PROVIDED MATERIAL START

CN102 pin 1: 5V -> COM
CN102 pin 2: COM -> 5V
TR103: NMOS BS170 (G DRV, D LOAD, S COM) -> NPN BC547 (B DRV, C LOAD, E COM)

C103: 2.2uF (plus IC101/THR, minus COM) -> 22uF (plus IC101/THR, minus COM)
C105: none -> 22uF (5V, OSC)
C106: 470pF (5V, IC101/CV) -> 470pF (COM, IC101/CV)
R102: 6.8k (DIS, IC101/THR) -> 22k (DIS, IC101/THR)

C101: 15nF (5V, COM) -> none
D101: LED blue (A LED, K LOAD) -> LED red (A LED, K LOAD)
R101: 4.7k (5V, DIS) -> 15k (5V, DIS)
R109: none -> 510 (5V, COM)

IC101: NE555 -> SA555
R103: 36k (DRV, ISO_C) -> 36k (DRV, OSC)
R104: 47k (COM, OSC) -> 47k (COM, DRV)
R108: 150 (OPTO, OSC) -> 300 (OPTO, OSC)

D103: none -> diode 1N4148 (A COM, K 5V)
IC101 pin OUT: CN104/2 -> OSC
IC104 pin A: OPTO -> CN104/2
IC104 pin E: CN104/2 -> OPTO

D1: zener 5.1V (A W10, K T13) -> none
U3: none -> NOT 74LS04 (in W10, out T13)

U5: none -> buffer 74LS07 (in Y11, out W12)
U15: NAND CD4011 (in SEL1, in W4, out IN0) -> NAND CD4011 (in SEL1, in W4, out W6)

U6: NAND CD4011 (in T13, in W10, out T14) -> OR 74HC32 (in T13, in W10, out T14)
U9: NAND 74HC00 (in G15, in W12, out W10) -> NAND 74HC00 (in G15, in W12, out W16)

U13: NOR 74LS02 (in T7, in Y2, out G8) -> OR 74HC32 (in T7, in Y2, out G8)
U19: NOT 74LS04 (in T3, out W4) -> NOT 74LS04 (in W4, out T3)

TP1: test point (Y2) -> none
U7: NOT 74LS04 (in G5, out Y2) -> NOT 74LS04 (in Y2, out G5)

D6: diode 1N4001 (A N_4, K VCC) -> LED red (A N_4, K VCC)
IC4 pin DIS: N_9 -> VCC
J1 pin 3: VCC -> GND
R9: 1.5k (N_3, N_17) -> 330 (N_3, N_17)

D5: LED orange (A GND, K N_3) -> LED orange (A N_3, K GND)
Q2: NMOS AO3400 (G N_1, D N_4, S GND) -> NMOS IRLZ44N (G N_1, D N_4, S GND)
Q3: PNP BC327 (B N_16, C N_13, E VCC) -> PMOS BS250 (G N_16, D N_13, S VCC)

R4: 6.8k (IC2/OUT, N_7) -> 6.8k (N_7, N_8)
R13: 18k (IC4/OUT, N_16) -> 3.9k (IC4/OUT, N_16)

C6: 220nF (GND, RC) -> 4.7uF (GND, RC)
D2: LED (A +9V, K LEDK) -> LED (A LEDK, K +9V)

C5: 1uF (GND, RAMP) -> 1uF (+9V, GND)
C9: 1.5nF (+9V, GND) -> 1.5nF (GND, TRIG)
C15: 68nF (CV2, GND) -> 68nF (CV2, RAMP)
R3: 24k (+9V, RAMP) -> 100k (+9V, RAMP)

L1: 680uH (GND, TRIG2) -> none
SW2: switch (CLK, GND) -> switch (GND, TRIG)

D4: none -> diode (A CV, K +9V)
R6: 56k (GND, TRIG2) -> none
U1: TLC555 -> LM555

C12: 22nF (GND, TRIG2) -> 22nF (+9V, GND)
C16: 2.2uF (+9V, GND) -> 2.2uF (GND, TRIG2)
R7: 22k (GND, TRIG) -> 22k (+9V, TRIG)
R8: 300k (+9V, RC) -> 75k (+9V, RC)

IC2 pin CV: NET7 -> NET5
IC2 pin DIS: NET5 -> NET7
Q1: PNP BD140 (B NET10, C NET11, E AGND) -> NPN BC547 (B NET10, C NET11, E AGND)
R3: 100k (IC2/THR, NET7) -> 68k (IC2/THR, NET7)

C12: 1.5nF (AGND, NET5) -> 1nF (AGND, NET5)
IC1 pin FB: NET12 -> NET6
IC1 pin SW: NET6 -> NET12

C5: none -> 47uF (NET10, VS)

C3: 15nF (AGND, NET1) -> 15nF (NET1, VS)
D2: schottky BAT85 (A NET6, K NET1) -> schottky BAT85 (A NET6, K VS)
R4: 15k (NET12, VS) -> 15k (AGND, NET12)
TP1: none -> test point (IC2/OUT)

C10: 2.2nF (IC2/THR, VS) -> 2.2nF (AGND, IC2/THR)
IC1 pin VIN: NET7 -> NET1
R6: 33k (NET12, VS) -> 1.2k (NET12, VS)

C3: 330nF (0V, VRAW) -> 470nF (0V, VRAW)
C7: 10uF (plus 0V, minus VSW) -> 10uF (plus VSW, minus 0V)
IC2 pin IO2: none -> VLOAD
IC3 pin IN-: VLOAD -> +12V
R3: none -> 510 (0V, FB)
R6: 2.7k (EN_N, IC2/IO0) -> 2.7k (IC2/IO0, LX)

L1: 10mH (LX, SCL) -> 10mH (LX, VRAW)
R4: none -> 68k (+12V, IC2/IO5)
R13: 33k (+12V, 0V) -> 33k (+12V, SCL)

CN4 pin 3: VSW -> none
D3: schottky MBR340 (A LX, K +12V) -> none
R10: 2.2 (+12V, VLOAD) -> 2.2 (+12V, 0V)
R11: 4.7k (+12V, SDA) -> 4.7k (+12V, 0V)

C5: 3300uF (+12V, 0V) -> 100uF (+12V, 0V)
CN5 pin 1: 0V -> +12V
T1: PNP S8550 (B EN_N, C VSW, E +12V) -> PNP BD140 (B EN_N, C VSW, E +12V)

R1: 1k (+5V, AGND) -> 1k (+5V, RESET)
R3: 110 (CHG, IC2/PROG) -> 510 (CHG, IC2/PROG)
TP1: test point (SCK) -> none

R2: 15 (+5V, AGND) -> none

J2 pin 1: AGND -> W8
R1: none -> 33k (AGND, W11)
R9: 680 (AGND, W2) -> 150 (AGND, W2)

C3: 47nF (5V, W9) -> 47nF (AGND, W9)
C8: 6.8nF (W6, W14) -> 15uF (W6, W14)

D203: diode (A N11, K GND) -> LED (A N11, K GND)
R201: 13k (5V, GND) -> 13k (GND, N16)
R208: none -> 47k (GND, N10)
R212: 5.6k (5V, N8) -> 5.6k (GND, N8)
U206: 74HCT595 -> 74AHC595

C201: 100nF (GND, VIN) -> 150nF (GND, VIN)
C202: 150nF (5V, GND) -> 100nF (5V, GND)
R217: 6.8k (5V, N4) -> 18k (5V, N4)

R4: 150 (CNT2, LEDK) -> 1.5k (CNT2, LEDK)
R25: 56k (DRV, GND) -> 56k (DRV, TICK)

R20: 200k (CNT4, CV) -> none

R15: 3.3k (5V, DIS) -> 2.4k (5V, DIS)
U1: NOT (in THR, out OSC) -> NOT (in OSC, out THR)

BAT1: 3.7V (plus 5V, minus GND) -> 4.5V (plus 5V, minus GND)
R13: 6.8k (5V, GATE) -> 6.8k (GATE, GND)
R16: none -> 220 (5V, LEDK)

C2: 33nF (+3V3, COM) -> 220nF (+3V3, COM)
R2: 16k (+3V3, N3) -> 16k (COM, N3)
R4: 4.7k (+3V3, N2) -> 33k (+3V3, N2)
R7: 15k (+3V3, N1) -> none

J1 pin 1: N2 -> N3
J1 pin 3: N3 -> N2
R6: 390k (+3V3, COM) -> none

PROVIDED MATERIAL END

The answer must contain only the lines from the one with "C202: 150nF (5V, GND) -> 100nF (5V, GND)" to the end of the entries above, each written out exactly.

C202: 150nF (5V, GND) -> 100nF (5V, GND)
R217: 6.8k (5V, N4) -> 18k (5V, N4)

R4: 150 (CNT2, LEDK) -> 1.5k (CNT2, LEDK)
R25: 56k (DRV, GND) -> 56k (DRV, TICK)

R20: 200k (CNT4, CV) -> none

R15: 3.3k (5V, DIS) -> 2.4k (5V, DIS)
U1: NOT (in THR, out OSC) -> NOT (in OSC, out THR)

BAT1: 3.7V (plus 5V, minus GND) -> 4.5V (plus 5V, minus GND)
R13: 6.8k (5V, GATE) -> 6.8k (GATE, GND)
R16: none -> 220 (5V, LEDK)

C2: 33nF (+3V3, COM) -> 220nF (+3V3, COM)
R2: 16k (+3V3, N3) -> 16k (COM, N3)
R4: 4.7k (+3V3, N2) -> 33k (+3V3, N2)
R7: 15k (+3V3, N1) -> none

J1 pin 1: N2 -> N3
J1 pin 3: N3 -> N2
R6: 390k (+3V3, COM) -> none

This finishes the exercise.